> **Work request**
All lines from the one containing "Q201: NPN S8050" down to the one containing "R207: 2k (N003, N005) -> 100 (N003, N005)", both ends included, are to be given again exactly; omit the rest of the listing below.

> **Data shown**
== == ==
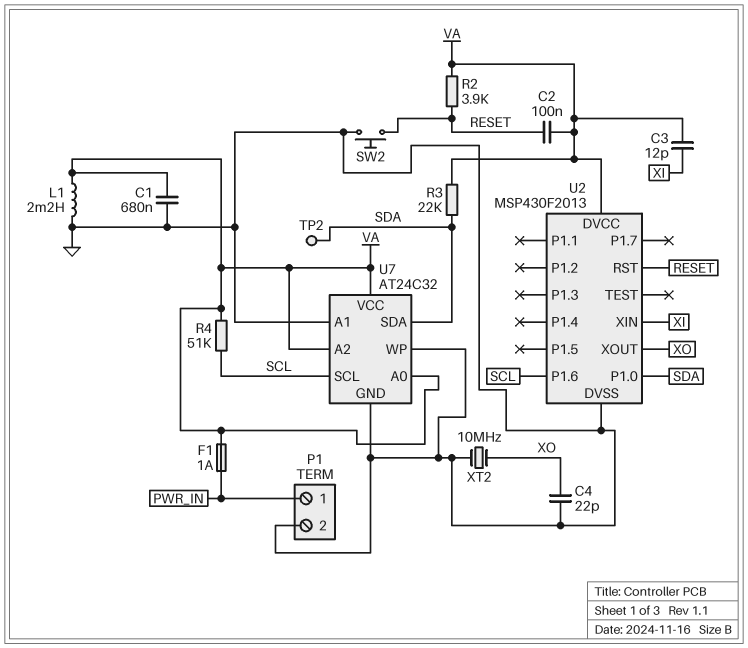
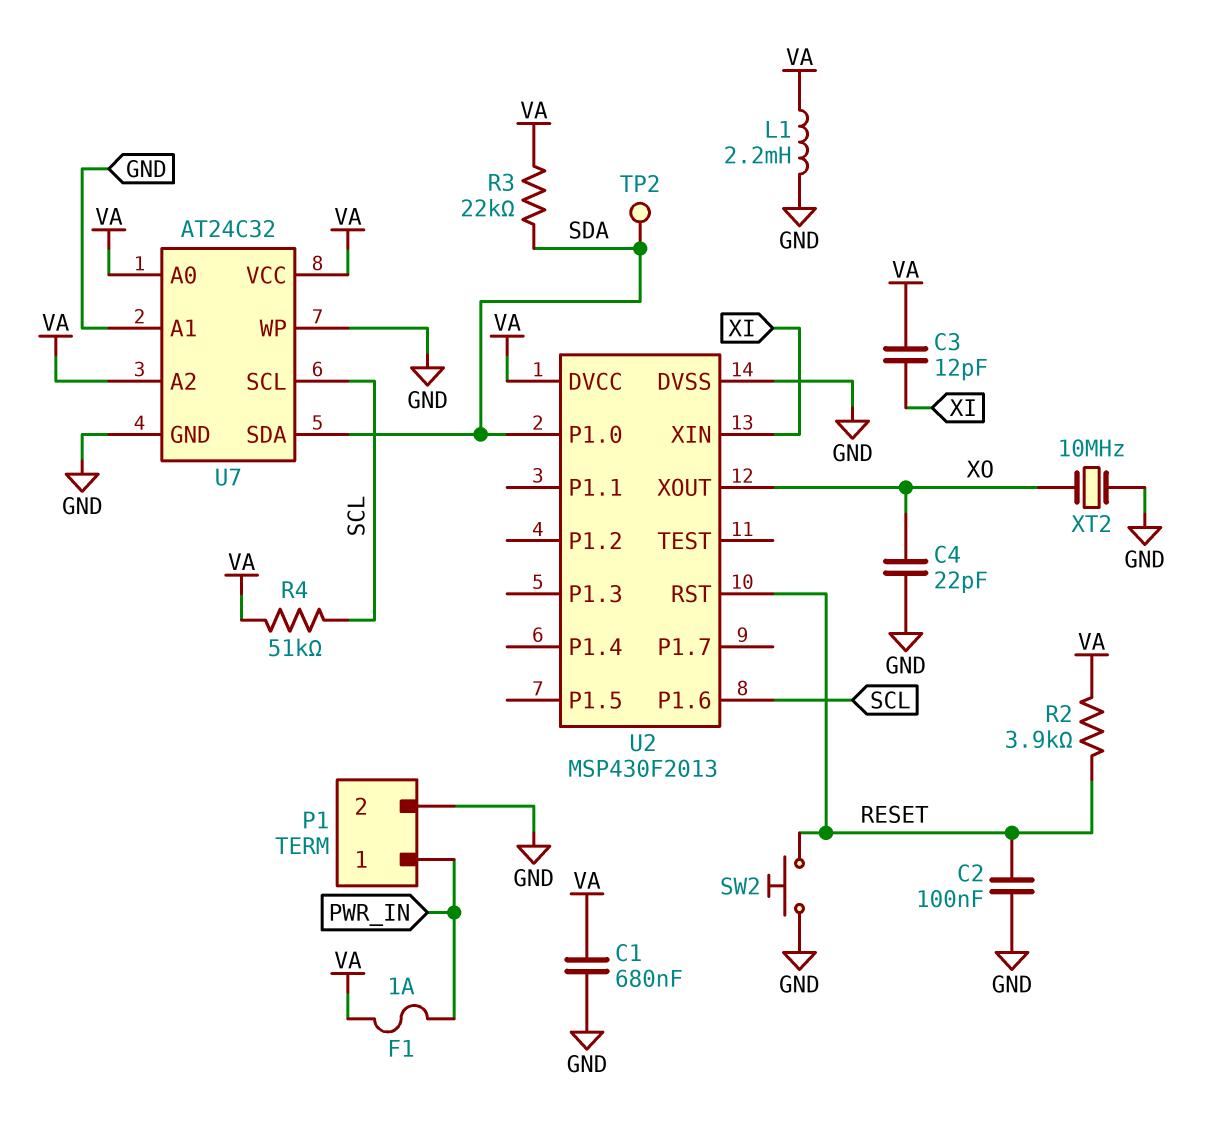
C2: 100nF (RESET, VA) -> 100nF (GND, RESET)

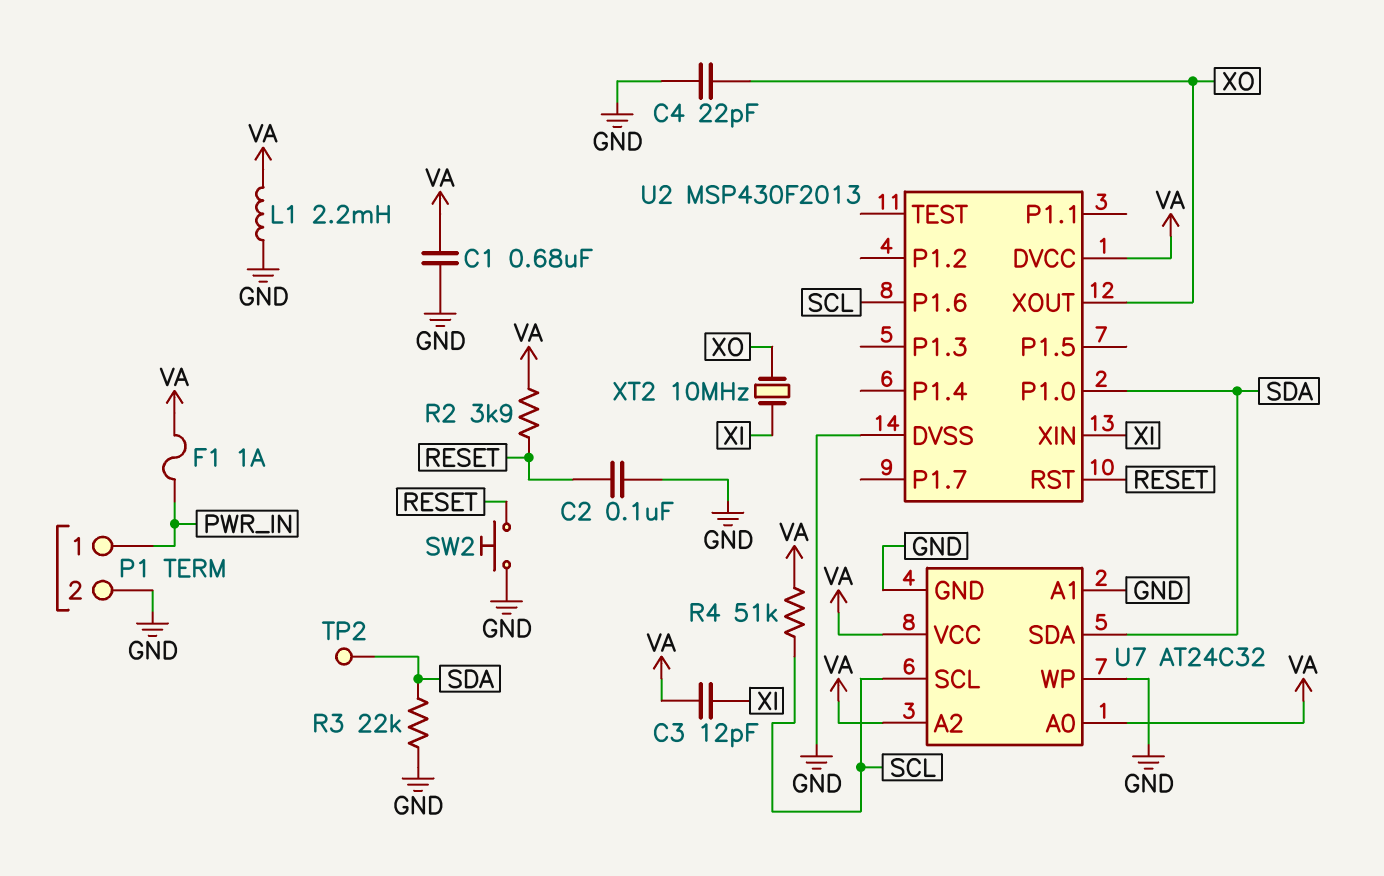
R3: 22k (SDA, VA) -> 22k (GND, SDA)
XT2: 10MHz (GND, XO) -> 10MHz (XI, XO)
== == ==
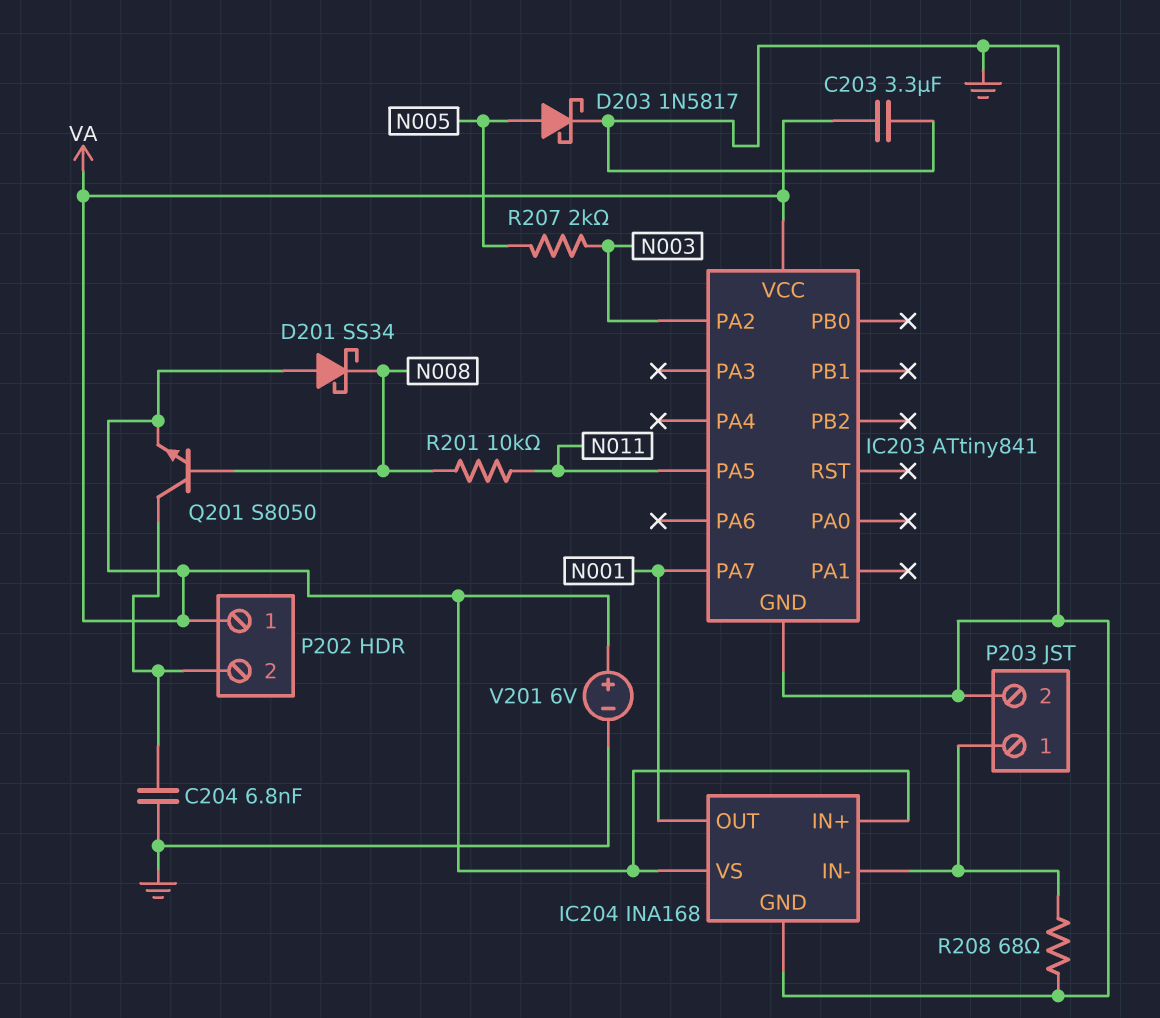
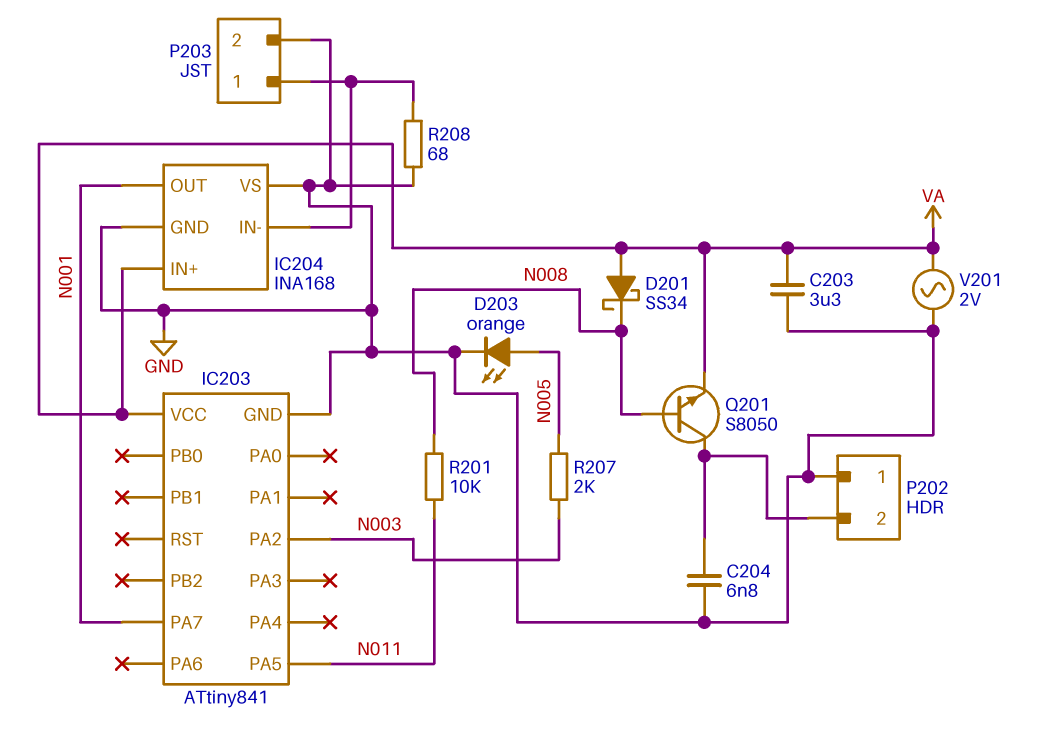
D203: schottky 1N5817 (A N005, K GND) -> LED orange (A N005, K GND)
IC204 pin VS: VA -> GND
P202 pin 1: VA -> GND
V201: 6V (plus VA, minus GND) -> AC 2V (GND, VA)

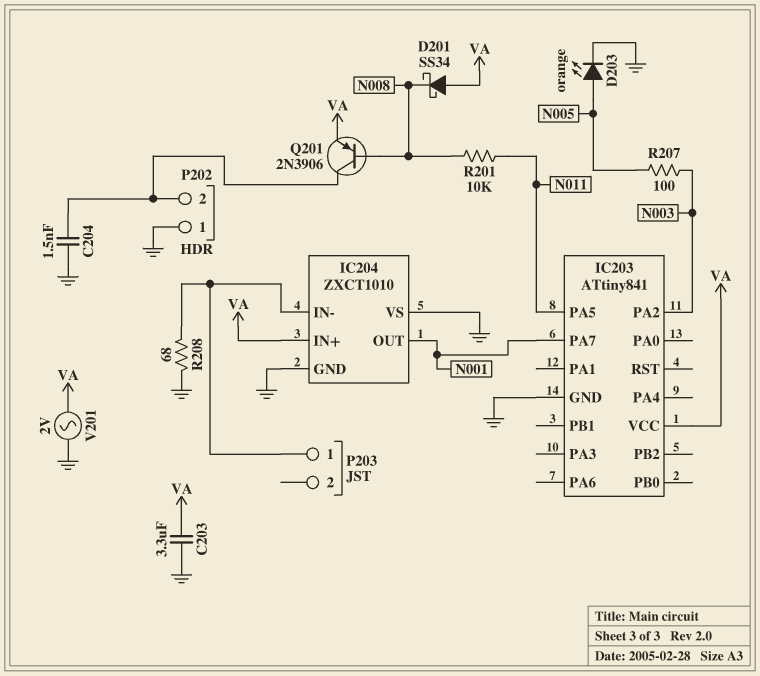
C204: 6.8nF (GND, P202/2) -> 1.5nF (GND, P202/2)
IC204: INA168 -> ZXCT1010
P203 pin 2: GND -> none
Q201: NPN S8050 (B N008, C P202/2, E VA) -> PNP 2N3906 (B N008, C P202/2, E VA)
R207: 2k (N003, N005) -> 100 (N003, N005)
== == ==
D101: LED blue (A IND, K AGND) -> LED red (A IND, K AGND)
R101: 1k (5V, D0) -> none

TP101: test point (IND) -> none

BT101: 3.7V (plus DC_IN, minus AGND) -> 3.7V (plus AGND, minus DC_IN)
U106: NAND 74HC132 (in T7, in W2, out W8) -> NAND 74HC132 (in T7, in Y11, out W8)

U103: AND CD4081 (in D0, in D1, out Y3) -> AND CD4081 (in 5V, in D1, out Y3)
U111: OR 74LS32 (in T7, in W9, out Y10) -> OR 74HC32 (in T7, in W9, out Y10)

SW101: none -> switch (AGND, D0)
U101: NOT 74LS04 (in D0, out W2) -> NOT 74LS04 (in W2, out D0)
== == ==
> **Solution for this exercise**
Q201: NPN S8050 (B N008, C P202/2, E VA) -> PNP 2N3906 (B N008, C P202/2, E VA)
R207: 2k (N003, N005) -> 100 (N003, N005)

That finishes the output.